(Before-and-after object lists)
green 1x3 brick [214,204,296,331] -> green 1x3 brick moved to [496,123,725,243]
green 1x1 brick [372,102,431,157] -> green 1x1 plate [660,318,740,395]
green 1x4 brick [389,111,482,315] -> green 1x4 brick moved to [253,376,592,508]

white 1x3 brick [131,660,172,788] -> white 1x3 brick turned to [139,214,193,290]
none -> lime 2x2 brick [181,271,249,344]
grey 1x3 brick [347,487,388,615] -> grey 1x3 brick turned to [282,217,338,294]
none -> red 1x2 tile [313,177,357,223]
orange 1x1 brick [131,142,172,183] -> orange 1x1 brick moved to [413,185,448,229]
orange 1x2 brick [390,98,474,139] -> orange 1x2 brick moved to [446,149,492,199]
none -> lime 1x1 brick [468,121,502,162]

WHAT IS EXPECTED = The records must each be output verbatim, with nothing left out.

ANSWER =
green 1x3 brick [214,204,296,331] -> green 1x3 brick moved to [496,123,725,243]
green 1x1 brick [372,102,431,157] -> green 1x1 plate [660,318,740,395]
green 1x4 brick [389,111,482,315] -> green 1x4 brick moved to [253,376,592,508]

white 1x3 brick [131,660,172,788] -> white 1x3 brick turned to [139,214,193,290]
none -> lime 2x2 brick [181,271,249,344]
grey 1x3 brick [347,487,388,615] -> grey 1x3 brick turned to [282,217,338,294]
none -> red 1x2 tile [313,177,357,223]
orange 1x1 brick [131,142,172,183] -> orange 1x1 brick moved to [413,185,448,229]
orange 1x2 brick [390,98,474,139] -> orange 1x2 brick moved to [446,149,492,199]
none -> lime 1x1 brick [468,121,502,162]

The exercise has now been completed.